| Stored items from a collection |
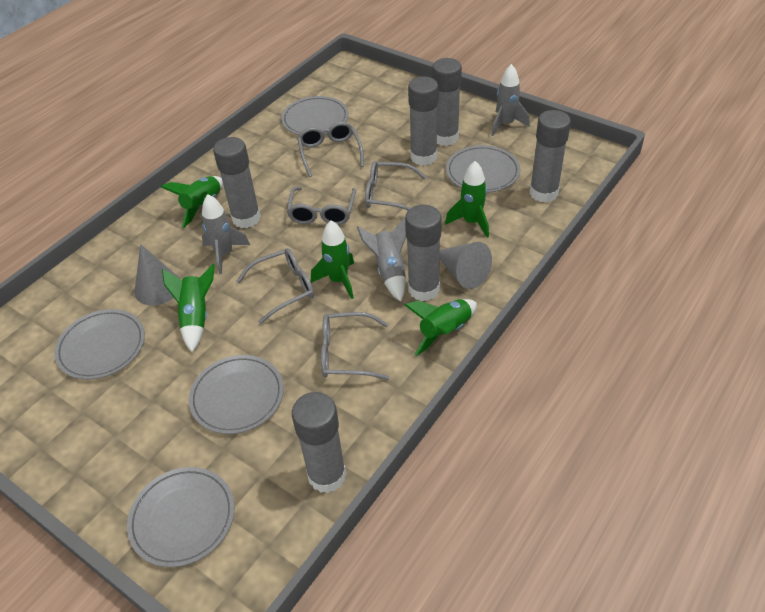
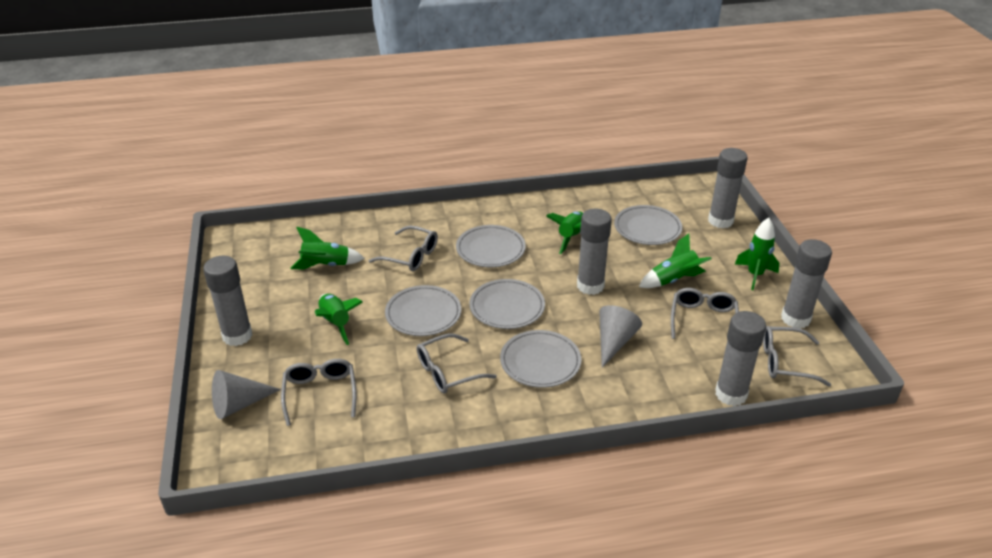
grey glue stick: 6 -> 5
grey rocket: 3 -> 0

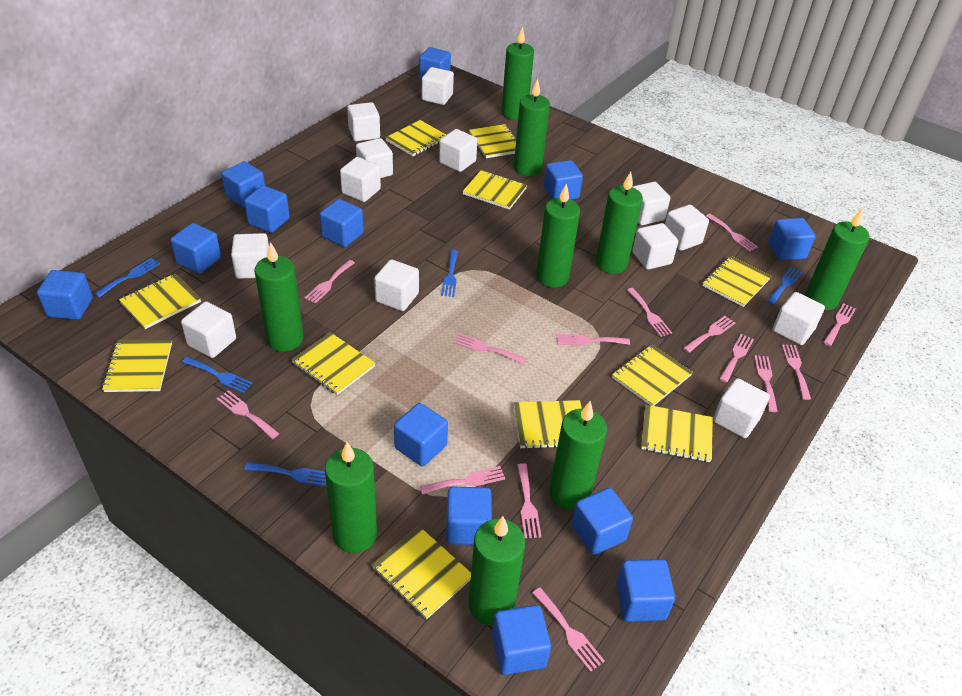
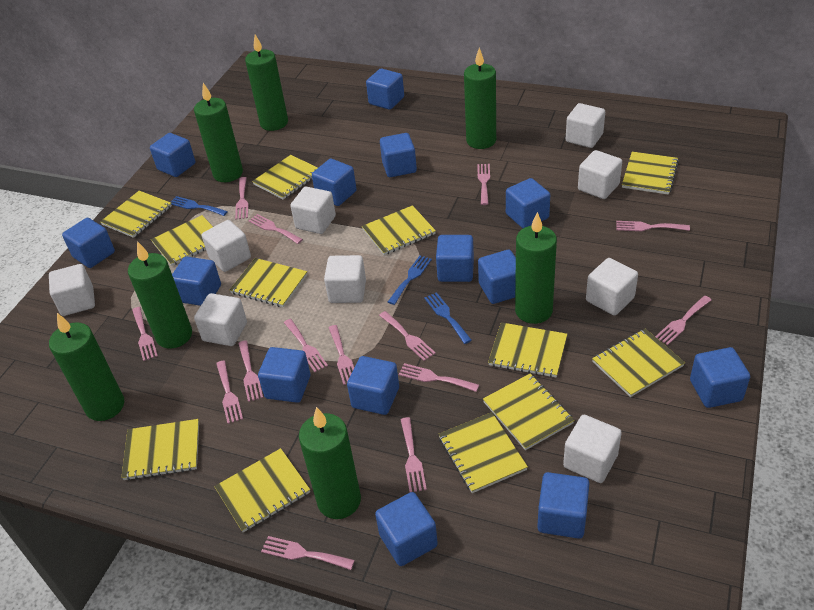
blue cube: 13 -> 14
blue fork: 5 -> 3
green candle: 9 -> 7
white cube: 13 -> 9
yellow notebook: 11 -> 12

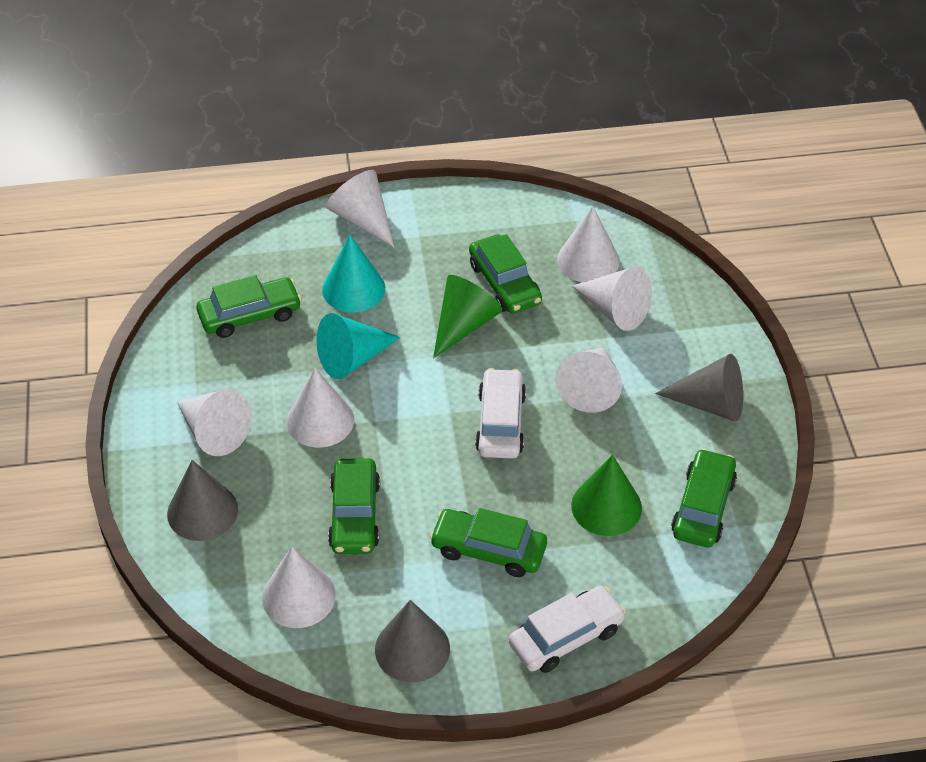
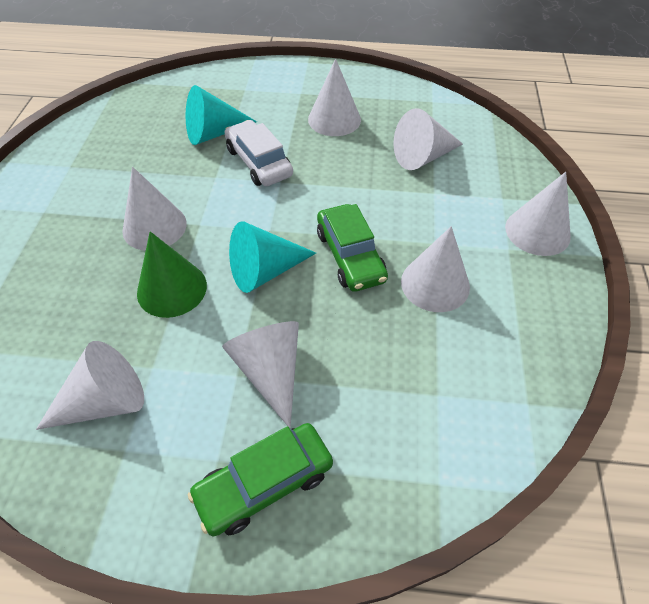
green car: 5 -> 2
green cone: 2 -> 1
grey cone: 3 -> 0
white car: 2 -> 1

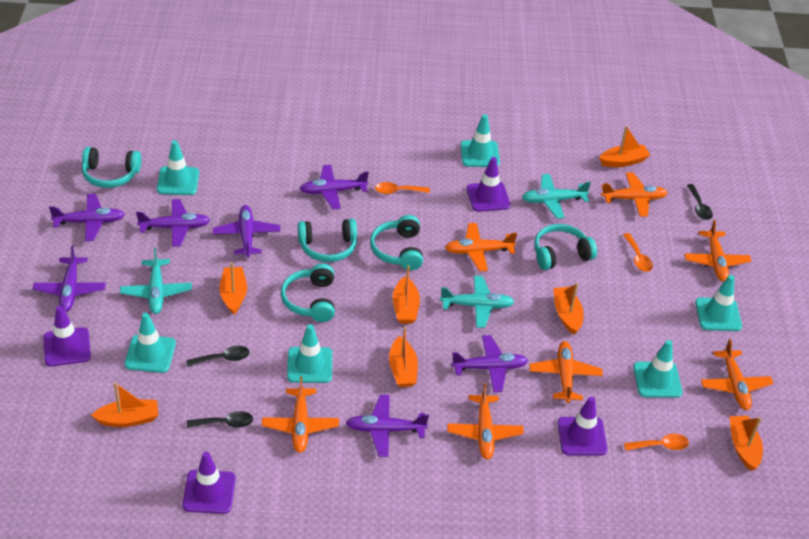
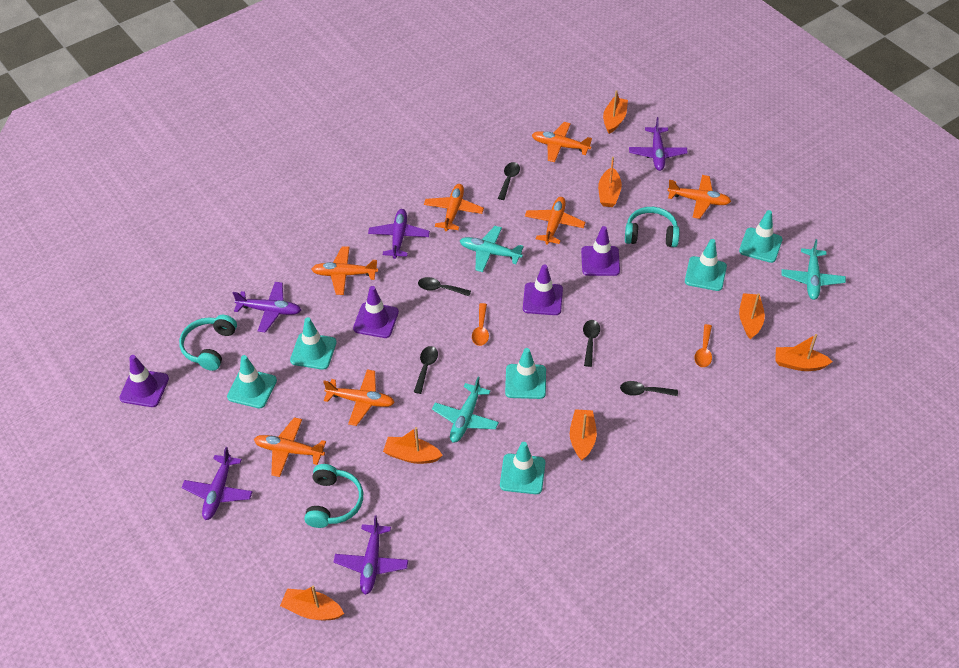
black spoon: 3 -> 5
orange spoon: 3 -> 2
purple plane: 7 -> 5
turquoise headphones: 5 -> 3

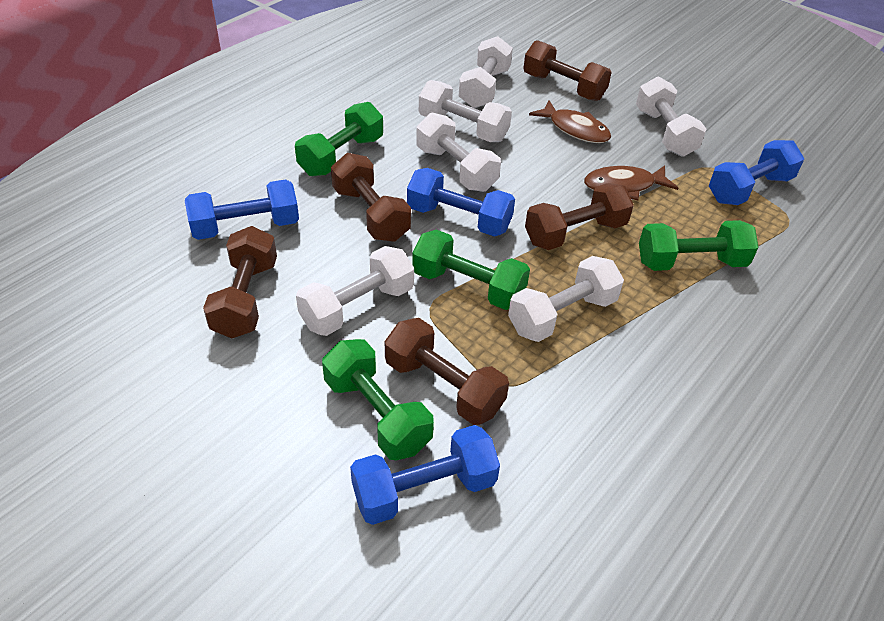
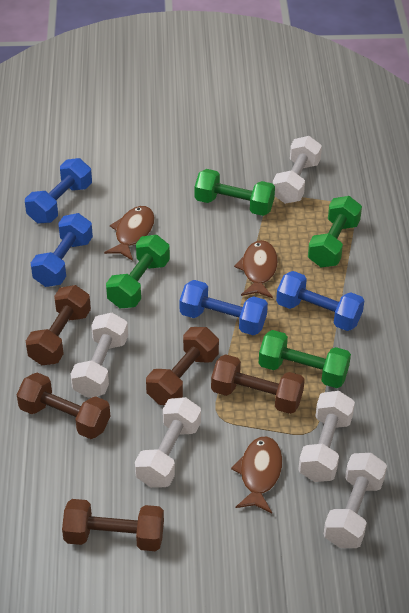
brown fish: 2 -> 3
white dumbbell: 6 -> 5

| Task description |
Which lines in the data above hold the string "grey"? Show each one.

| Answer box |
grey glue stick: 6 -> 5
grey rocket: 3 -> 0
grey cone: 3 -> 0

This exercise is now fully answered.